## WORK TO BE COMPLETED
Please restate each line of the material word for word and omit any pictures.

***** PROVIDED INFORMATION *****

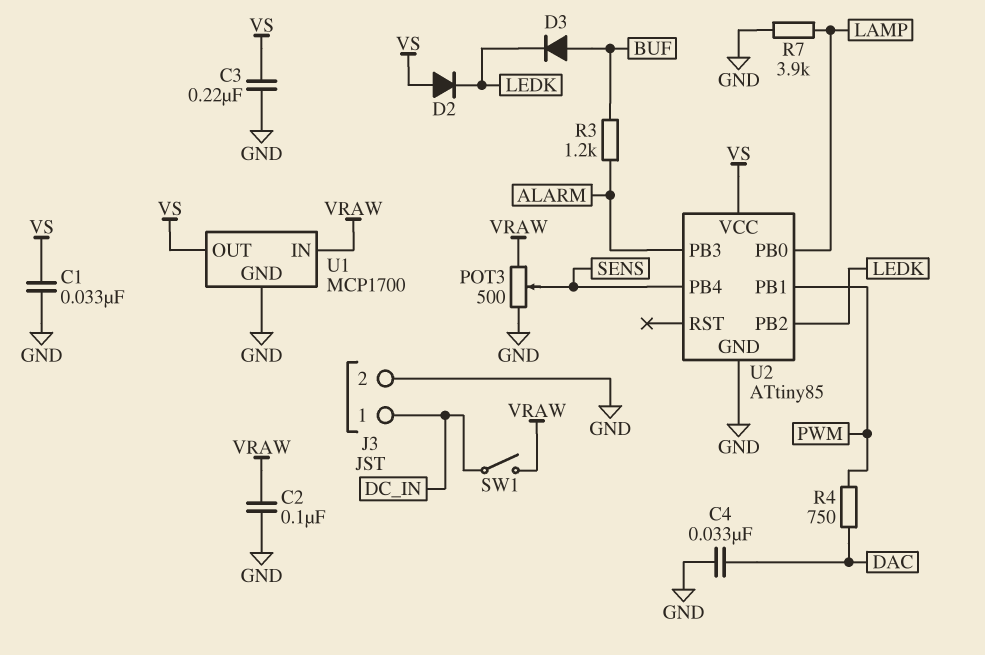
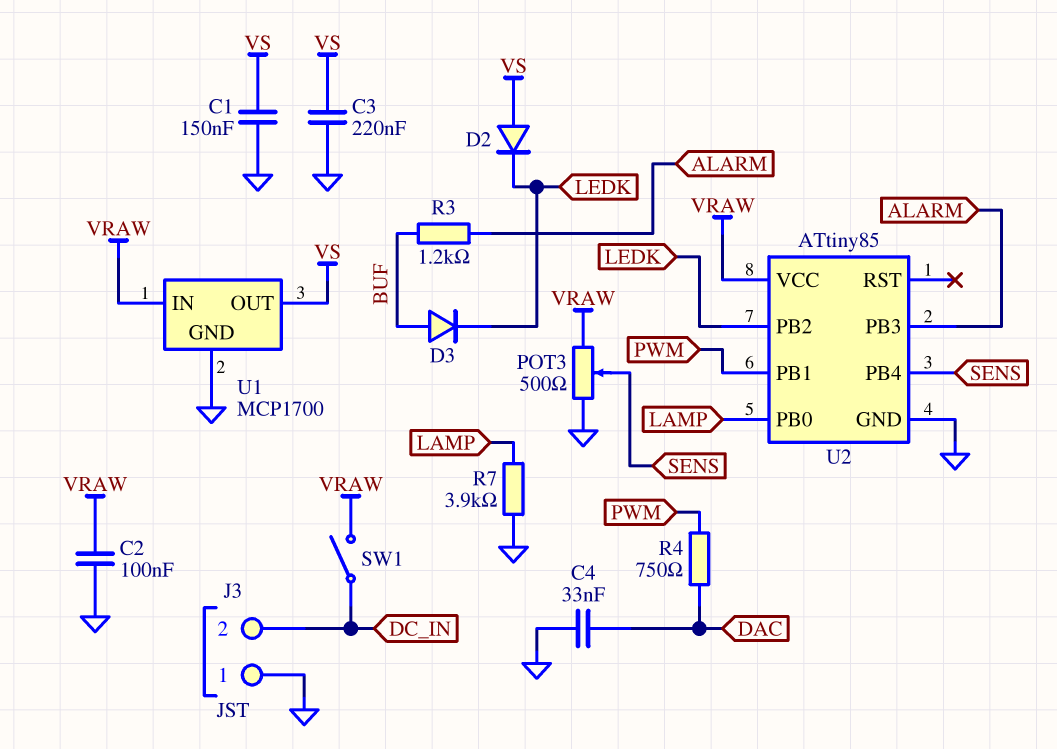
C1: 33nF (GND, VS) -> 150nF (GND, VS)
J3 pin 1: DC_IN -> GND
J3 pin 2: GND -> DC_IN
U2 pin VCC: VS -> VRAW

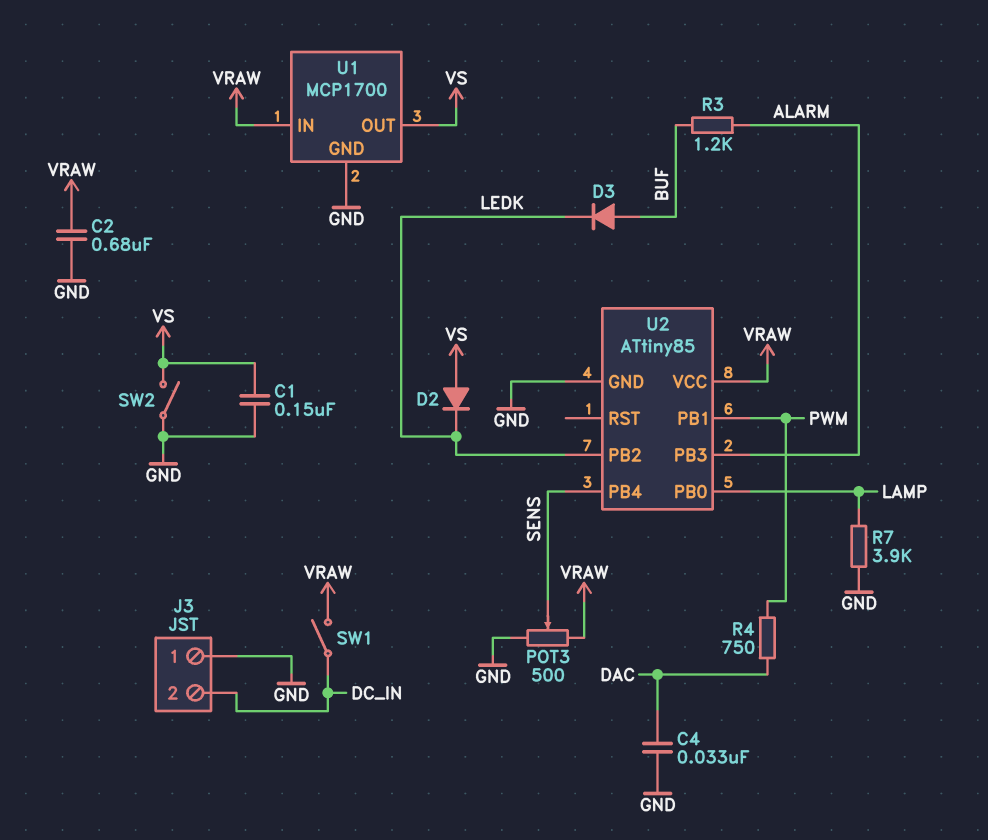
C2: 100nF (GND, VRAW) -> 680nF (GND, VRAW)
C3: 220nF (GND, VS) -> none
SW2: none -> switch (GND, VS)

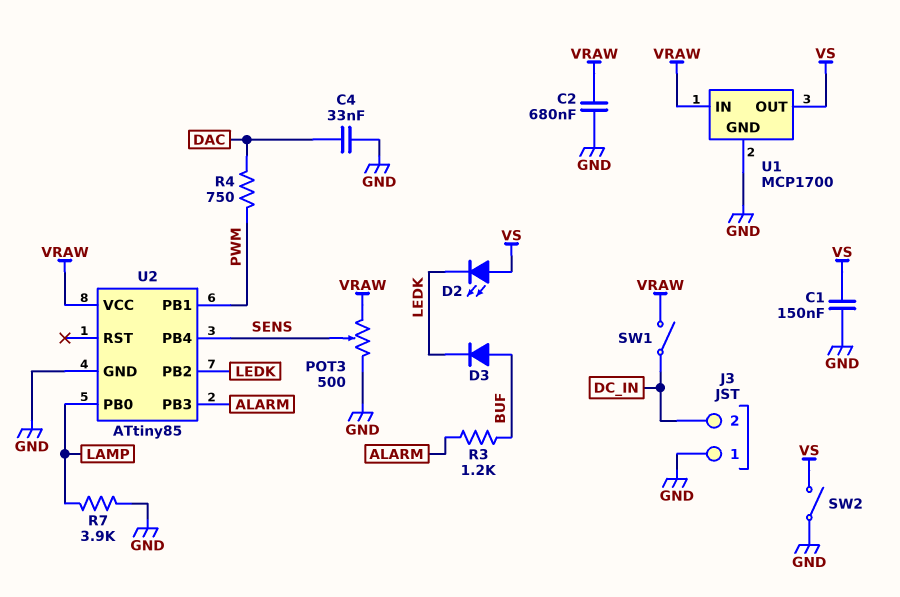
D2: diode (A VS, K LEDK) -> LED (A VS, K LEDK)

*****

## EXERCISE RESULT
C1: 33nF (GND, VS) -> 150nF (GND, VS)
J3 pin 1: DC_IN -> GND
J3 pin 2: GND -> DC_IN
U2 pin VCC: VS -> VRAW

C2: 100nF (GND, VRAW) -> 680nF (GND, VRAW)
C3: 220nF (GND, VS) -> none
SW2: none -> switch (GND, VS)

D2: diode (A VS, K LEDK) -> LED (A VS, K LEDK)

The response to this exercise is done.